■ **PROBLEM**: Look in the material below for the line with "IC2 pin V-: DGND -> MID" and the line with "J1 pin 1: VEXT -> VTH", then set down exactly those two lines and all lines between, nothing more.

[Start of Attachment]

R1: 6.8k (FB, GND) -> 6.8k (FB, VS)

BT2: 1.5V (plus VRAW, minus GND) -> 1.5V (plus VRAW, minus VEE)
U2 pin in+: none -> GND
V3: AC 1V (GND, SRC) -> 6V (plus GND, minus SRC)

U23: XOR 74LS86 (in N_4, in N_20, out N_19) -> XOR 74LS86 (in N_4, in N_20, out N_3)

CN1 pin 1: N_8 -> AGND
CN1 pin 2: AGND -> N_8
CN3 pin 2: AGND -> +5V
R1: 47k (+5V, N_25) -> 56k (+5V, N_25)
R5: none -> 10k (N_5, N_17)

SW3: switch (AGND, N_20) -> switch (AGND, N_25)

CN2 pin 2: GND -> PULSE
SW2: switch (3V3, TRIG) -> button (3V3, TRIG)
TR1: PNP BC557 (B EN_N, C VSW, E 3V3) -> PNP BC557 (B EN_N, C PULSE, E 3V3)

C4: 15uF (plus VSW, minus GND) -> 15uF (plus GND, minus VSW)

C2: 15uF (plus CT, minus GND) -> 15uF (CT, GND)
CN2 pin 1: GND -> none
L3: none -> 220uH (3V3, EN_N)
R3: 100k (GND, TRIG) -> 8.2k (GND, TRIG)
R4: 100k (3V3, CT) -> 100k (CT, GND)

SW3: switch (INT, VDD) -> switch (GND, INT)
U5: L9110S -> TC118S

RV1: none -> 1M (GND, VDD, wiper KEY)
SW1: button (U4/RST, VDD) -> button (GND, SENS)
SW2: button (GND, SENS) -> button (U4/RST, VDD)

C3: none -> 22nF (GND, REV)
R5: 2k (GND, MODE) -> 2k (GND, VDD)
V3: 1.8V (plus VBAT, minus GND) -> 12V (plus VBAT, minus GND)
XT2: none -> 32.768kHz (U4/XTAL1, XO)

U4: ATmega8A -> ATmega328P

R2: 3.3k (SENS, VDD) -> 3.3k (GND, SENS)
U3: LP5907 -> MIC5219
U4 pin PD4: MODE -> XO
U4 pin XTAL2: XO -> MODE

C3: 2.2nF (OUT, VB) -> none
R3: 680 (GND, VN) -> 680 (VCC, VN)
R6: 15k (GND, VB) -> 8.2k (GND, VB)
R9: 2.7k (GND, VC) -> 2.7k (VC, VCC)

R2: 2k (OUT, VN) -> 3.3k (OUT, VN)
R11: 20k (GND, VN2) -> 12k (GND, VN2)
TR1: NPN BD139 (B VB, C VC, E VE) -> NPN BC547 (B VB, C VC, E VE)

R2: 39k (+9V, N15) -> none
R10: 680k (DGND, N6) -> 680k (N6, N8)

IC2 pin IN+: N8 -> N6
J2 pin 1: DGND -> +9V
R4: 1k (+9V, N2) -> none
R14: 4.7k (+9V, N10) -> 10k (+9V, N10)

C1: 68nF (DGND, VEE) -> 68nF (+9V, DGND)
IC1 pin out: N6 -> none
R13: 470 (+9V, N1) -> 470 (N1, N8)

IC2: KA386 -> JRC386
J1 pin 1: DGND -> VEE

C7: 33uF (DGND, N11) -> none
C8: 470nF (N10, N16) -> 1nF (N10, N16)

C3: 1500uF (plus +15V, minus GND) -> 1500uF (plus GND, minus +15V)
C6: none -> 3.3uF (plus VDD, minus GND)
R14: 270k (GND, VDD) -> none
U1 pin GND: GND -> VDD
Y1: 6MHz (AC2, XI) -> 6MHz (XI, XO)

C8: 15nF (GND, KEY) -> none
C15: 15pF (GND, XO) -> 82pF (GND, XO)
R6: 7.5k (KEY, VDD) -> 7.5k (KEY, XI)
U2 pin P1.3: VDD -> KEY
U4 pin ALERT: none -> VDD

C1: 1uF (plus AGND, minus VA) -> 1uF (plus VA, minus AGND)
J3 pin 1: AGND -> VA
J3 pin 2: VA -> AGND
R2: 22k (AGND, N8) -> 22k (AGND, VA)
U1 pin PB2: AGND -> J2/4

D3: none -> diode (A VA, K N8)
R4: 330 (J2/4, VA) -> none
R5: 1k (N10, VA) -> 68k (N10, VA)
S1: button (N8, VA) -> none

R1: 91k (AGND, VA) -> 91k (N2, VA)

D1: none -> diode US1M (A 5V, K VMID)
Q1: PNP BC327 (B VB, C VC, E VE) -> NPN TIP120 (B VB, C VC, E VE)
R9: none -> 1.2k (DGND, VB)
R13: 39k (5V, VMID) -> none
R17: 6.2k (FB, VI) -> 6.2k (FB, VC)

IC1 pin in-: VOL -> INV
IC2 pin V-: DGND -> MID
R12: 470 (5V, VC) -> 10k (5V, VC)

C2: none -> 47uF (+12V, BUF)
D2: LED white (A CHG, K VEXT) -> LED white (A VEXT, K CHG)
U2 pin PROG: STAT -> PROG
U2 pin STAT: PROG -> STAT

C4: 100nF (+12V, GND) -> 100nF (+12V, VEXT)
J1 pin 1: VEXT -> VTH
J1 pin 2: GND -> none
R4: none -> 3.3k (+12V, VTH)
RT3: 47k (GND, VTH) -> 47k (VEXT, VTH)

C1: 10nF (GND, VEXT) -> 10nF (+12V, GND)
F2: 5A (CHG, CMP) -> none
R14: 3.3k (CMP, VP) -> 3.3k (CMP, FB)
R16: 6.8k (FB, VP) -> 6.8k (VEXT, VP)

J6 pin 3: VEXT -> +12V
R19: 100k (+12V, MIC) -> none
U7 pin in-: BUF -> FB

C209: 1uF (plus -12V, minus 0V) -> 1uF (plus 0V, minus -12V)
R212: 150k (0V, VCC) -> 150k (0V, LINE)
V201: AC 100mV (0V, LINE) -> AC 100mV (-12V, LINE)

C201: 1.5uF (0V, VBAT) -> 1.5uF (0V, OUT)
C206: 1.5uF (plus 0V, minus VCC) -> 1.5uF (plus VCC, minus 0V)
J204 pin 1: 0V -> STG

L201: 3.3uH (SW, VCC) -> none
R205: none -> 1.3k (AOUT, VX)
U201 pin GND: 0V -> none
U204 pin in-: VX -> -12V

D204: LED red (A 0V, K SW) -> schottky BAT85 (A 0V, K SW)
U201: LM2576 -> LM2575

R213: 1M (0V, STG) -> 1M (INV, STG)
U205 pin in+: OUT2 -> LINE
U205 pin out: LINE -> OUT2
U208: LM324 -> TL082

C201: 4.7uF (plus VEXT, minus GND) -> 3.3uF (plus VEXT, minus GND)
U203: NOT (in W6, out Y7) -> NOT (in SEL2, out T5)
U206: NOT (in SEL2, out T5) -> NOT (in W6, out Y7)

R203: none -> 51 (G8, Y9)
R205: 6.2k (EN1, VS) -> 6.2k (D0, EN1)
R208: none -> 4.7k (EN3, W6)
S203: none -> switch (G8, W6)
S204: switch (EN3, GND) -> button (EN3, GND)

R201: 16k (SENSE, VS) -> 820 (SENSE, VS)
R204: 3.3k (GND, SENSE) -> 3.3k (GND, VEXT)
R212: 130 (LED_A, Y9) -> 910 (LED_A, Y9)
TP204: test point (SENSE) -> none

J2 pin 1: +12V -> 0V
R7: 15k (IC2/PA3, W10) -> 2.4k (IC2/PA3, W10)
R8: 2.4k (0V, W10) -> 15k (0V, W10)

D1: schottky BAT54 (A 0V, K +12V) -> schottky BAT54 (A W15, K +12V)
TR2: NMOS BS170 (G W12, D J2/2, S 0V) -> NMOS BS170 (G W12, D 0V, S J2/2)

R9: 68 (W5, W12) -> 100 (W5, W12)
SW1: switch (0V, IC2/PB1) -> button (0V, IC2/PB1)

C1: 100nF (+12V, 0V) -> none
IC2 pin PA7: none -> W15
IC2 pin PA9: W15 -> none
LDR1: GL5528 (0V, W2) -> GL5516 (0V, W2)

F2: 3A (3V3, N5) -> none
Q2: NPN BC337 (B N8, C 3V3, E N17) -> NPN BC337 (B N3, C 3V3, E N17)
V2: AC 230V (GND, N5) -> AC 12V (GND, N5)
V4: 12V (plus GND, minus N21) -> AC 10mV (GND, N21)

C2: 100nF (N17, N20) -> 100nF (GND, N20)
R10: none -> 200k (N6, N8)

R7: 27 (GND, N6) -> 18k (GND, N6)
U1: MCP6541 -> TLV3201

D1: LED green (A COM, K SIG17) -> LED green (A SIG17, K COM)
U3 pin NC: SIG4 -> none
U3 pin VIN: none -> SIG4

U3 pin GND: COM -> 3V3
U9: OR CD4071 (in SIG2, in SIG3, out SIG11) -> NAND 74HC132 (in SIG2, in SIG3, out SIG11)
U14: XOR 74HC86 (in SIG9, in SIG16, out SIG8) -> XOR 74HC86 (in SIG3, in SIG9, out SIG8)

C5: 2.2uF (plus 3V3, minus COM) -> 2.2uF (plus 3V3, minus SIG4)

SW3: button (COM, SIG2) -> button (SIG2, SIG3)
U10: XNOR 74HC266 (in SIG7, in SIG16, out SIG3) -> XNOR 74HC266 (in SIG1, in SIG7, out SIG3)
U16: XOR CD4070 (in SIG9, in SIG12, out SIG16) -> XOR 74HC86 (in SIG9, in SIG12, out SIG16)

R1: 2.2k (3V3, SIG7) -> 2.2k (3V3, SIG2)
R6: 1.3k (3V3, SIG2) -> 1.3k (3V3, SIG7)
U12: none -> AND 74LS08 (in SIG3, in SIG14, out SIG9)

[End of Attachment]

■ **SOLUTION FOR THIS TASK**:
IC2 pin V-: DGND -> MID
R12: 470 (5V, VC) -> 10k (5V, VC)

C2: none -> 47uF (+12V, BUF)
D2: LED white (A CHG, K VEXT) -> LED white (A VEXT, K CHG)
U2 pin PROG: STAT -> PROG
U2 pin STAT: PROG -> STAT

C4: 100nF (+12V, GND) -> 100nF (+12V, VEXT)
J1 pin 1: VEXT -> VTH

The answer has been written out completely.